What to produce:
A line belongs in the answer if it contains "black"; copy every such line from the entries below.

(Records contained in a dataset)

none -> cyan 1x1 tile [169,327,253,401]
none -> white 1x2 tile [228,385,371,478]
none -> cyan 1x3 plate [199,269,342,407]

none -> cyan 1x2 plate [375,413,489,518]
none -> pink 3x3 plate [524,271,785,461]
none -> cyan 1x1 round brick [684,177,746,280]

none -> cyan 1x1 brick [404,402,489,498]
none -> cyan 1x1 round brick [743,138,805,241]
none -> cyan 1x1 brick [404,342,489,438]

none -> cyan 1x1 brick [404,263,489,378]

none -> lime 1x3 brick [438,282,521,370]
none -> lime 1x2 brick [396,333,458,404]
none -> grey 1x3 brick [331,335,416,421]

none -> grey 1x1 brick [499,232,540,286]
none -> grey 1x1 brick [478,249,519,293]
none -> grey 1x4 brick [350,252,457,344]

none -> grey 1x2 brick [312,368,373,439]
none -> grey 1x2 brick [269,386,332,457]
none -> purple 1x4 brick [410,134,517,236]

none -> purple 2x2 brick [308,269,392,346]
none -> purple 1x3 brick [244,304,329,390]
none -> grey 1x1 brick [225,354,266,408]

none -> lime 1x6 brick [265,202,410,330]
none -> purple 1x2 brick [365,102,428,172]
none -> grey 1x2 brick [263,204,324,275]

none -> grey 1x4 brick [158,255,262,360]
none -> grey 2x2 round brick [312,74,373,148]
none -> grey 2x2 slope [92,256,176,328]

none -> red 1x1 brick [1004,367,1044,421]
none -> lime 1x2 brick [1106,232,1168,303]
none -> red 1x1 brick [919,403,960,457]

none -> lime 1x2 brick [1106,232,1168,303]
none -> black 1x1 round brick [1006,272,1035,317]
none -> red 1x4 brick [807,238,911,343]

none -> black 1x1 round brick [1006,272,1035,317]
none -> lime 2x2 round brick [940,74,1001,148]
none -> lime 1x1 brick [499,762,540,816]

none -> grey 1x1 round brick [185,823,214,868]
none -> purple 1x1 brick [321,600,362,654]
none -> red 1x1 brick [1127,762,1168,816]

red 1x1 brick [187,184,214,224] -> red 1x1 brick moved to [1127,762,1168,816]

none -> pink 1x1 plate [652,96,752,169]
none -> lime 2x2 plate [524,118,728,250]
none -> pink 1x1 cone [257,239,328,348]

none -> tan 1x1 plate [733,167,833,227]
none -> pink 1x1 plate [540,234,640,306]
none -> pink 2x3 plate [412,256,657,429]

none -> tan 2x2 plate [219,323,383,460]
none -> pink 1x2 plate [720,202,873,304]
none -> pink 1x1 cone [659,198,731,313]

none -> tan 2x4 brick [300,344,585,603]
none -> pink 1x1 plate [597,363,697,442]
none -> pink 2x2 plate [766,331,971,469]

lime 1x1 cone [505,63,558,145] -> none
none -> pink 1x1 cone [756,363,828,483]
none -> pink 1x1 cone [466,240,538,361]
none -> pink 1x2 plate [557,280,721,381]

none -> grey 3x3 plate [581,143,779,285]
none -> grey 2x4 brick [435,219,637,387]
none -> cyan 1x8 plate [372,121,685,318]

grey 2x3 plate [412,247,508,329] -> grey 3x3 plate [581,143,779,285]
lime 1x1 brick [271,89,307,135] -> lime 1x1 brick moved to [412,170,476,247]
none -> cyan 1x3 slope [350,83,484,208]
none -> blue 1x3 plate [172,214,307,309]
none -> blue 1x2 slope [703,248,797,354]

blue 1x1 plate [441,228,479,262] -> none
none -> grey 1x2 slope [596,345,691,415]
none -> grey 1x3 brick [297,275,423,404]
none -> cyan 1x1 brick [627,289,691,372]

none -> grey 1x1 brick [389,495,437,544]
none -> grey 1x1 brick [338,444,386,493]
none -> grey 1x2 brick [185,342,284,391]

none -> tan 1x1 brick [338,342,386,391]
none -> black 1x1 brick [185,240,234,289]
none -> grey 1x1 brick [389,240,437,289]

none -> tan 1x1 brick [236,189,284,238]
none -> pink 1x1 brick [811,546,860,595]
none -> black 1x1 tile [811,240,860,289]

Response to this exercise:
none -> black 1x1 round brick [1006,272,1035,317]
none -> black 1x1 round brick [1006,272,1035,317]
none -> black 1x1 brick [185,240,234,289]
none -> black 1x1 tile [811,240,860,289]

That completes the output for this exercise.